:: Directions ::
Using the listing beneath this task, count the lines with the word "diode" and write only the result.

:: Working data ::
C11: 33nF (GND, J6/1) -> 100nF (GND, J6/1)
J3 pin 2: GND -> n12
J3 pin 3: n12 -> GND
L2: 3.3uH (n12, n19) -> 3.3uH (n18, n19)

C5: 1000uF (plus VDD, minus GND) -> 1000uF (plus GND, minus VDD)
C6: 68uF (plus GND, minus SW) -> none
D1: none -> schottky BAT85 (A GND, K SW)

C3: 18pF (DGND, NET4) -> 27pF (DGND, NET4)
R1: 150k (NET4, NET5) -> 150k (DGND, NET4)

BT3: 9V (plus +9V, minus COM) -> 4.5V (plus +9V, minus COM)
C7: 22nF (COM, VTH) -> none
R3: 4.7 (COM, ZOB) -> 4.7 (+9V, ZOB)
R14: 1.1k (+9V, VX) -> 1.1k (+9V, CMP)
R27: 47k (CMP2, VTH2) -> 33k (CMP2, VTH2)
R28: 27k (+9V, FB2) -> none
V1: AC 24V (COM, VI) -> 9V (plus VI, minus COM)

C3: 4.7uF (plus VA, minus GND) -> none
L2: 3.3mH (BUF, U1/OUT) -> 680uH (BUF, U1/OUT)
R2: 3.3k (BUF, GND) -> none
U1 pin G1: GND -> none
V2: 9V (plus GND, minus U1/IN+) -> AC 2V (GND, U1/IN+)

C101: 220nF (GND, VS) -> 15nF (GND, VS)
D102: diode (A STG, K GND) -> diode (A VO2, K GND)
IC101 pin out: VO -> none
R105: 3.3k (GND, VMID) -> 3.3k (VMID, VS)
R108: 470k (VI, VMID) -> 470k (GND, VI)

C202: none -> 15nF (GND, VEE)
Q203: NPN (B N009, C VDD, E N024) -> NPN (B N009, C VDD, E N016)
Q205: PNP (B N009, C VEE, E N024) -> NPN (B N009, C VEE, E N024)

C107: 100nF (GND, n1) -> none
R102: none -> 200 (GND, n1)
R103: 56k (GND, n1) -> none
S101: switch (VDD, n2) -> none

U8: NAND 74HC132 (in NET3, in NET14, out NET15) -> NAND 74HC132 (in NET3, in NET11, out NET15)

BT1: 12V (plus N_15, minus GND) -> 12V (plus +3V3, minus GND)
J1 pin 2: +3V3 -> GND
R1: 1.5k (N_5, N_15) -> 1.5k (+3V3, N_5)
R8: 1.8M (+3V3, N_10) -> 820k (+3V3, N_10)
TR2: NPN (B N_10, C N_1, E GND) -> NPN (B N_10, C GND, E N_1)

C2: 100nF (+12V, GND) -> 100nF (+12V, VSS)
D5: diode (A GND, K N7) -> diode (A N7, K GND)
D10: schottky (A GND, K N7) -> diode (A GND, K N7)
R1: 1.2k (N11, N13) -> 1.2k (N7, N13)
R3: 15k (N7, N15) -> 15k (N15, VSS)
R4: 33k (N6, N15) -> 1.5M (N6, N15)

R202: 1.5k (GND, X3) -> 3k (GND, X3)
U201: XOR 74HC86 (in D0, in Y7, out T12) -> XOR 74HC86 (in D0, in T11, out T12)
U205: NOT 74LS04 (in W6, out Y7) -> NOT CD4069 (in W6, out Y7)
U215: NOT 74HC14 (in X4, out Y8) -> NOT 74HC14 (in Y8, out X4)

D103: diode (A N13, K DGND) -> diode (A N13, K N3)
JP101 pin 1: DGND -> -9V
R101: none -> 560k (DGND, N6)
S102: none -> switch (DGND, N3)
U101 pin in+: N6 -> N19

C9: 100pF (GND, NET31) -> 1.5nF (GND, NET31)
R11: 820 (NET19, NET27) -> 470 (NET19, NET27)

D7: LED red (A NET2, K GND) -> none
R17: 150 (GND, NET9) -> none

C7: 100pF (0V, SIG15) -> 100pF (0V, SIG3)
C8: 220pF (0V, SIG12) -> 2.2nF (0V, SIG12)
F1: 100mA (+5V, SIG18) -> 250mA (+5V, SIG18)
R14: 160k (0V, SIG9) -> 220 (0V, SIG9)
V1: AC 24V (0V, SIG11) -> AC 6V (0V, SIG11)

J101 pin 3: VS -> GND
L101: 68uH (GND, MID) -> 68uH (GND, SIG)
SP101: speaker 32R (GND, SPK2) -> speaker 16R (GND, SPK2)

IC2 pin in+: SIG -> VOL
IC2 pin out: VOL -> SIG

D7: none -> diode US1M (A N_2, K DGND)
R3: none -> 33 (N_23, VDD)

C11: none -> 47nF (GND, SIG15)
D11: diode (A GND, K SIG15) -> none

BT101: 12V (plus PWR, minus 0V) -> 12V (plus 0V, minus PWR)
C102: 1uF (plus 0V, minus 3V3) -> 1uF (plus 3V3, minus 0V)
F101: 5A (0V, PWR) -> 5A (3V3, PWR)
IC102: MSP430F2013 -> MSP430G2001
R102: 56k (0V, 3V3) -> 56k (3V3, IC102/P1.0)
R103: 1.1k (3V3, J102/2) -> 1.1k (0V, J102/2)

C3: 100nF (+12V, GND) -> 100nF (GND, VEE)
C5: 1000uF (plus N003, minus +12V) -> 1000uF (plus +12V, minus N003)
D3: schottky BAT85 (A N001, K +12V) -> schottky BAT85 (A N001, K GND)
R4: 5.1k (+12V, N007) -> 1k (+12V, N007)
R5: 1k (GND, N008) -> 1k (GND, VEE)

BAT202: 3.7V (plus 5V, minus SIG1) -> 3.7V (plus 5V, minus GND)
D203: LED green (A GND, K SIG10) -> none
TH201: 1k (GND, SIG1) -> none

:: Result ::
6